:: Dataset extract ::
================

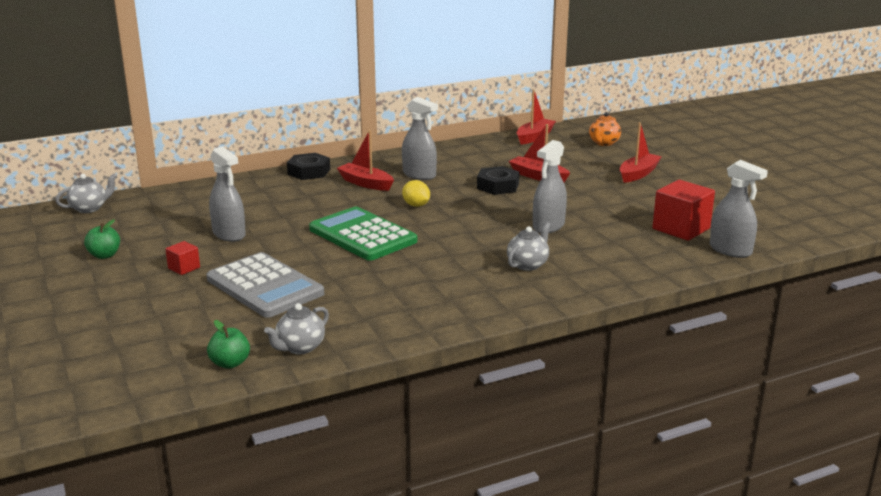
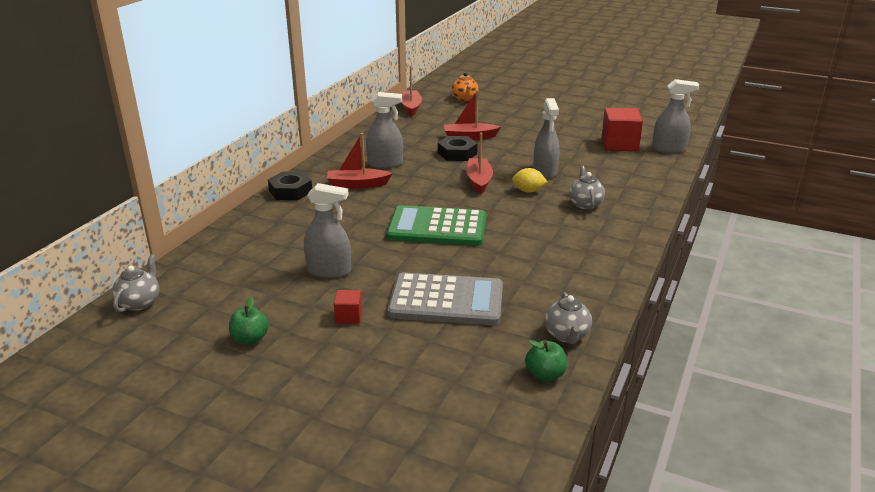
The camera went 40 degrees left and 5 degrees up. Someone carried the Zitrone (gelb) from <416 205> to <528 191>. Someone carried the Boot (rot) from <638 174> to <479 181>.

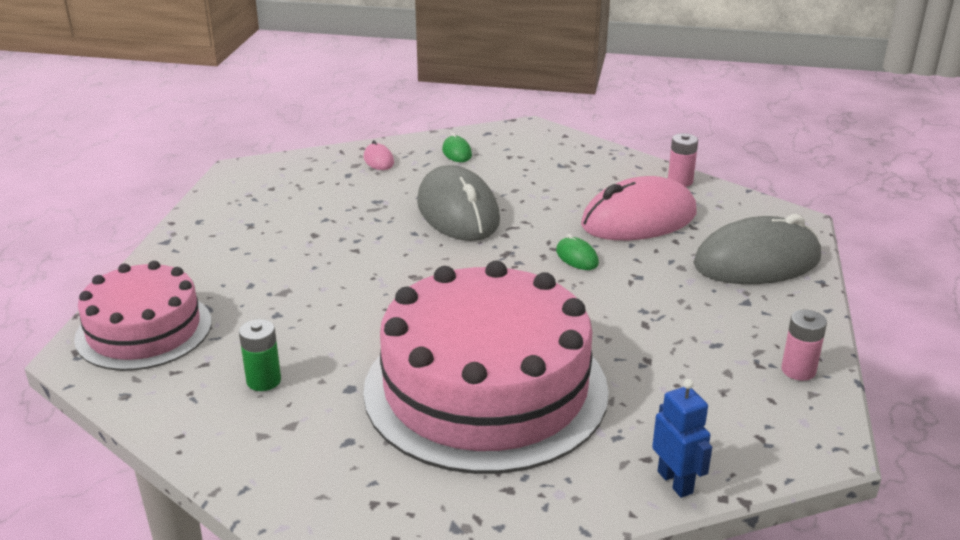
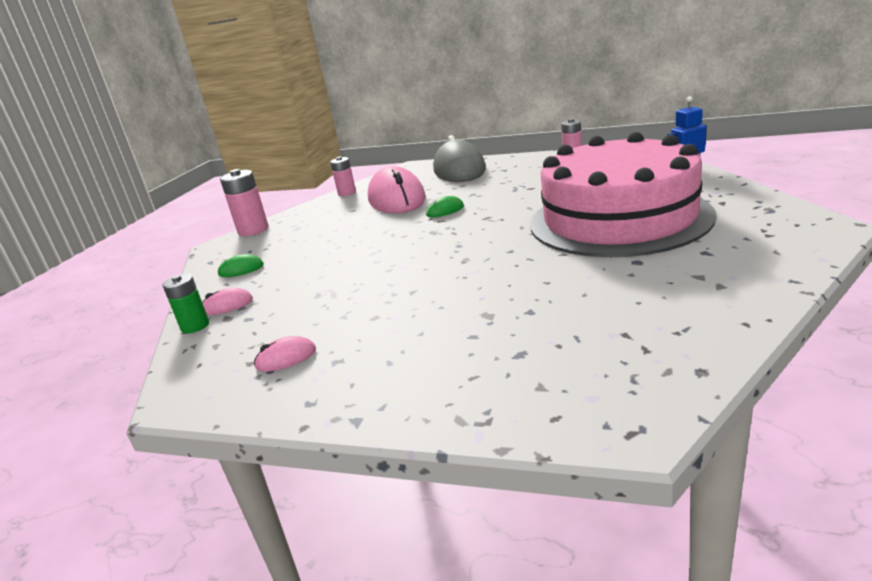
The camera went 80 degrees left and 5 degrees down. Someone took away the Kuchen (rosa) at <144 330>. Someone took away the Computermaus (grau) at <458 212>. Someone put down the Batterie (rosa) at <253 230>. Someone put down the Computermaus (rosa) at <286 358>. Someone carried the Batterie (grün) from <263 381> to <195 326>.

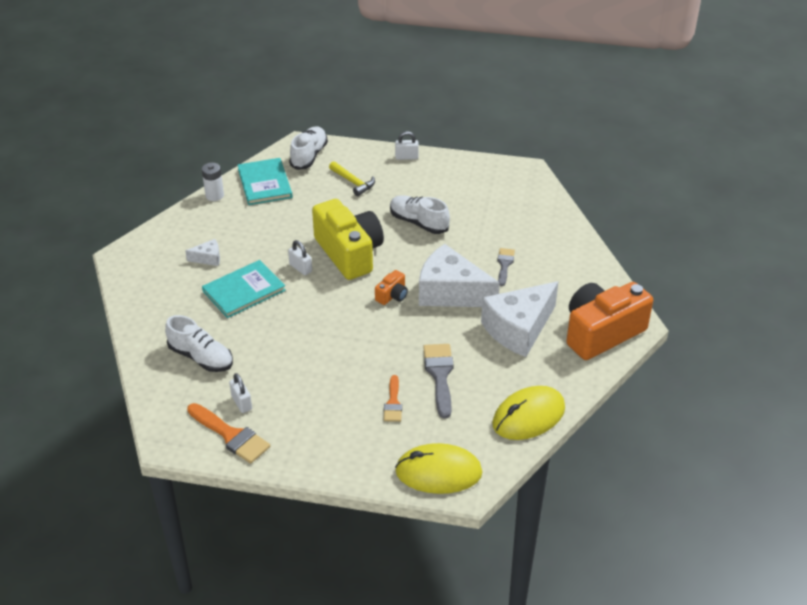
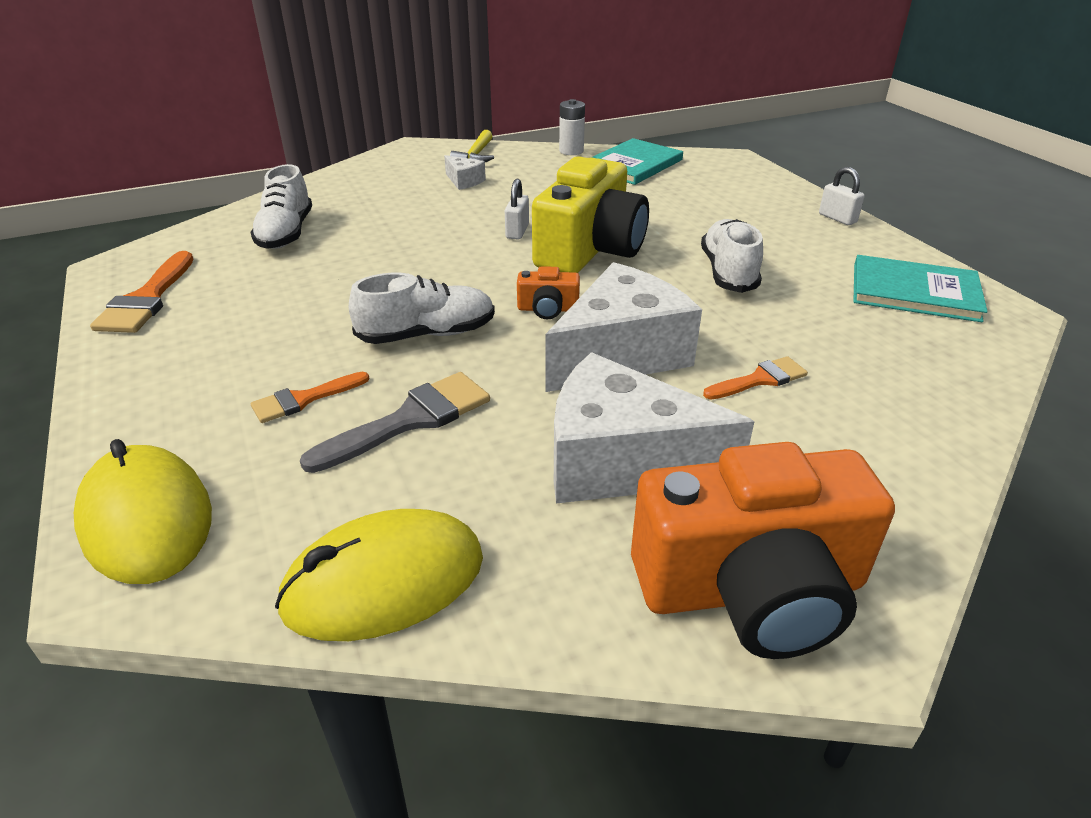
The camera went 55 degrees right and 5 degrees down. Someone took away the Vorhängeschloss (weiß) at <241 403>. Someone carried the Buch (türkis) from <244 291> to <914 292>. Someone carried the Schuh (weiß) from <309 156> to <427 334>. Someone carried the Hammer (gelb) from <353 182> to <476 156>. Someone repainted the Pinsel (grau) at <504 264>, which became the Pinsel (orange) at <760 379>. Someone rotated the Käse (weiß) at <451 292> by 60 degrees clockwise. Someone rotated the Computermaus (gelb) at <528 416> by 45 degrees counterclockwise. Someone rotated the Kamera (orange) at <601 333> by 150 degrees clockwise.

================

:: What you should do ::
The pictures alone are to be left out when the data above is copied; all else must match exactly.

:: Your solution ::
The camera went 40 degrees left and 5 degrees up. Someone carried the Zitrone (gelb) from <416 205> to <528 191>. Someone carried the Boot (rot) from <638 174> to <479 181>.

The camera went 80 degrees left and 5 degrees down. Someone took away the Kuchen (rosa) at <144 330>. Someone took away the Computermaus (grau) at <458 212>. Someone put down the Batterie (rosa) at <253 230>. Someone put down the Computermaus (rosa) at <286 358>. Someone carried the Batterie (grün) from <263 381> to <195 326>.

The camera went 55 degrees right and 5 degrees down. Someone took away the Vorhängeschloss (weiß) at <241 403>. Someone carried the Buch (türkis) from <244 291> to <914 292>. Someone carried the Schuh (weiß) from <309 156> to <427 334>. Someone carried the Hammer (gelb) from <353 182> to <476 156>. Someone repainted the Pinsel (grau) at <504 264>, which became the Pinsel (orange) at <760 379>. Someone rotated the Käse (weiß) at <451 292> by 60 degrees clockwise. Someone rotated the Computermaus (gelb) at <528 416> by 45 degrees counterclockwise. Someone rotated the Kamera (orange) at <601 333> by 150 degrees clockwise.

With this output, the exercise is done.